** Object matching data **
———

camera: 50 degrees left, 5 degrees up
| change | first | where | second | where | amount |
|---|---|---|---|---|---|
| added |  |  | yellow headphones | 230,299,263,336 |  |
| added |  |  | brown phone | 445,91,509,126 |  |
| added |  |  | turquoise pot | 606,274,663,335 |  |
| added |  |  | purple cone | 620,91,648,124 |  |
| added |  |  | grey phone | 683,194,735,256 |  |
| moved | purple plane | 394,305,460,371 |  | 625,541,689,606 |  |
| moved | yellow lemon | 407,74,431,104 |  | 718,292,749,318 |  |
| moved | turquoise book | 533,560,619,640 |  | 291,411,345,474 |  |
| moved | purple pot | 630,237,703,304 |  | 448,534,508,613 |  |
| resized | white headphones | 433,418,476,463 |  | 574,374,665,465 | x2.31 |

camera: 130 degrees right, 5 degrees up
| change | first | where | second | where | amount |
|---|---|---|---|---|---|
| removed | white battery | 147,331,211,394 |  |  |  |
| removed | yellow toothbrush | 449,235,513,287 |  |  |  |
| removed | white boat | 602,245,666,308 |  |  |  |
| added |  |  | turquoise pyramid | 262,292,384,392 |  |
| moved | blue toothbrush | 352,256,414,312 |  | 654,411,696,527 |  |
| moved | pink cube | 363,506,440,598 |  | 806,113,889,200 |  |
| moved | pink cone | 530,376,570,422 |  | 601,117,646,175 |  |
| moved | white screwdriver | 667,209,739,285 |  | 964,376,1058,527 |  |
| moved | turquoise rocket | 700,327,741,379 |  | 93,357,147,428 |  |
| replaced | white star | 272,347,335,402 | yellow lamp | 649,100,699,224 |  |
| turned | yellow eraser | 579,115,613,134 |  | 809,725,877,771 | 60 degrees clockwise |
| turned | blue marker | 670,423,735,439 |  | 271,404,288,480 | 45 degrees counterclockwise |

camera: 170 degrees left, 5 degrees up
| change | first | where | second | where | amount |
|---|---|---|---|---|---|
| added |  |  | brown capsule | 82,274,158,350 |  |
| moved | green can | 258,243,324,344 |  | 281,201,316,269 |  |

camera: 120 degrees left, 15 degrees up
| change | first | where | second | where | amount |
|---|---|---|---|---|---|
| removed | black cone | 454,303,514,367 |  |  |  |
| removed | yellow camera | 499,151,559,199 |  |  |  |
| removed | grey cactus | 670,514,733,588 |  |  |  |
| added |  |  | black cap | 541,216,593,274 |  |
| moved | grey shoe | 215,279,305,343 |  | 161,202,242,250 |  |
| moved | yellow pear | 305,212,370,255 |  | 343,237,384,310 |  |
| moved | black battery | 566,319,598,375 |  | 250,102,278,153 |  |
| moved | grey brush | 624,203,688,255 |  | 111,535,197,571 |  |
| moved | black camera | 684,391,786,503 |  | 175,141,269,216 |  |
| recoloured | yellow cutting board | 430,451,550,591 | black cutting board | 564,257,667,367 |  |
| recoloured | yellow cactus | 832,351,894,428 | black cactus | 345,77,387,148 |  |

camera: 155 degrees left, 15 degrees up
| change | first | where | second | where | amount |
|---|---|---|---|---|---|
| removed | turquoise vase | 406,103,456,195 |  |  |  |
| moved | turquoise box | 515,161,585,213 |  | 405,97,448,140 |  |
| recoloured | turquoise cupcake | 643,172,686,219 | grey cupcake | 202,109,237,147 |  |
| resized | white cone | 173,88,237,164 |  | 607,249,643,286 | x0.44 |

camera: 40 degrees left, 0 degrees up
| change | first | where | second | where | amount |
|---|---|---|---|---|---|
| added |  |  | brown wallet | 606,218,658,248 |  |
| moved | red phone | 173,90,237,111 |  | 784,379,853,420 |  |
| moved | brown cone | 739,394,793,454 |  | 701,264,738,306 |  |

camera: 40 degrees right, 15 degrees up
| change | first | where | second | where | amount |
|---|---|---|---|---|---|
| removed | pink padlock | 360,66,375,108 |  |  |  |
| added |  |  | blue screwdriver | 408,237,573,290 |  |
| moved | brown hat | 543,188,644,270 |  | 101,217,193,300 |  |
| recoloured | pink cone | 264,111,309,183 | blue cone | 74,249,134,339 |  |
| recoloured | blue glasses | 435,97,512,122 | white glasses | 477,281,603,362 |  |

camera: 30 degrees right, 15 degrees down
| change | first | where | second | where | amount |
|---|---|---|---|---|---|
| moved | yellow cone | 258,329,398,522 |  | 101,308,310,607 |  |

———

** TASK TO CARRY OUT **
Each entry above needs to be output exactly as written.

** FINISHED EXERCISE **
camera: 50 degrees left, 5 degrees up
| change | first | where | second | where | amount |
|---|---|---|---|---|---|
| added |  |  | yellow headphones | 230,299,263,336 |  |
| added |  |  | brown phone | 445,91,509,126 |  |
| added |  |  | turquoise pot | 606,274,663,335 |  |
| added |  |  | purple cone | 620,91,648,124 |  |
| added |  |  | grey phone | 683,194,735,256 |  |
| moved | purple plane | 394,305,460,371 |  | 625,541,689,606 |  |
| moved | yellow lemon | 407,74,431,104 |  | 718,292,749,318 |  |
| moved | turquoise book | 533,560,619,640 |  | 291,411,345,474 |  |
| moved | purple pot | 630,237,703,304 |  | 448,534,508,613 |  |
| resized | white headphones | 433,418,476,463 |  | 574,374,665,465 | x2.31 |

camera: 130 degrees right, 5 degrees up
| change | first | where | second | where | amount |
|---|---|---|---|---|---|
| removed | white battery | 147,331,211,394 |  |  |  |
| removed | yellow toothbrush | 449,235,513,287 |  |  |  |
| removed | white boat | 602,245,666,308 |  |  |  |
| added |  |  | turquoise pyramid | 262,292,384,392 |  |
| moved | blue toothbrush | 352,256,414,312 |  | 654,411,696,527 |  |
| moved | pink cube | 363,506,440,598 |  | 806,113,889,200 |  |
| moved | pink cone | 530,376,570,422 |  | 601,117,646,175 |  |
| moved | white screwdriver | 667,209,739,285 |  | 964,376,1058,527 |  |
| moved | turquoise rocket | 700,327,741,379 |  | 93,357,147,428 |  |
| replaced | white star | 272,347,335,402 | yellow lamp | 649,100,699,224 |  |
| turned | yellow eraser | 579,115,613,134 |  | 809,725,877,771 | 60 degrees clockwise |
| turned | blue marker | 670,423,735,439 |  | 271,404,288,480 | 45 degrees counterclockwise |

camera: 170 degrees left, 5 degrees up
| change | first | where | second | where | amount |
|---|---|---|---|---|---|
| added |  |  | brown capsule | 82,274,158,350 |  |
| moved | green can | 258,243,324,344 |  | 281,201,316,269 |  |

camera: 120 degrees left, 15 degrees up
| change | first | where | second | where | amount |
|---|---|---|---|---|---|
| removed | black cone | 454,303,514,367 |  |  |  |
| removed | yellow camera | 499,151,559,199 |  |  |  |
| removed | grey cactus | 670,514,733,588 |  |  |  |
| added |  |  | black cap | 541,216,593,274 |  |
| moved | grey shoe | 215,279,305,343 |  | 161,202,242,250 |  |
| moved | yellow pear | 305,212,370,255 |  | 343,237,384,310 |  |
| moved | black battery | 566,319,598,375 |  | 250,102,278,153 |  |
| moved | grey brush | 624,203,688,255 |  | 111,535,197,571 |  |
| moved | black camera | 684,391,786,503 |  | 175,141,269,216 |  |
| recoloured | yellow cutting board | 430,451,550,591 | black cutting board | 564,257,667,367 |  |
| recoloured | yellow cactus | 832,351,894,428 | black cactus | 345,77,387,148 |  |

camera: 155 degrees left, 15 degrees up
| change | first | where | second | where | amount |
|---|---|---|---|---|---|
| removed | turquoise vase | 406,103,456,195 |  |  |  |
| moved | turquoise box | 515,161,585,213 |  | 405,97,448,140 |  |
| recoloured | turquoise cupcake | 643,172,686,219 | grey cupcake | 202,109,237,147 |  |
| resized | white cone | 173,88,237,164 |  | 607,249,643,286 | x0.44 |

camera: 40 degrees left, 0 degrees up
| change | first | where | second | where | amount |
|---|---|---|---|---|---|
| added |  |  | brown wallet | 606,218,658,248 |  |
| moved | red phone | 173,90,237,111 |  | 784,379,853,420 |  |
| moved | brown cone | 739,394,793,454 |  | 701,264,738,306 |  |

camera: 40 degrees right, 15 degrees up
| change | first | where | second | where | amount |
|---|---|---|---|---|---|
| removed | pink padlock | 360,66,375,108 |  |  |  |
| added |  |  | blue screwdriver | 408,237,573,290 |  |
| moved | brown hat | 543,188,644,270 |  | 101,217,193,300 |  |
| recoloured | pink cone | 264,111,309,183 | blue cone | 74,249,134,339 |  |
| recoloured | blue glasses | 435,97,512,122 | white glasses | 477,281,603,362 |  |

camera: 30 degrees right, 15 degrees down
| change | first | where | second | where | amount |
|---|---|---|---|---|---|
| moved | yellow cone | 258,329,398,522 |  | 101,308,310,607 |  |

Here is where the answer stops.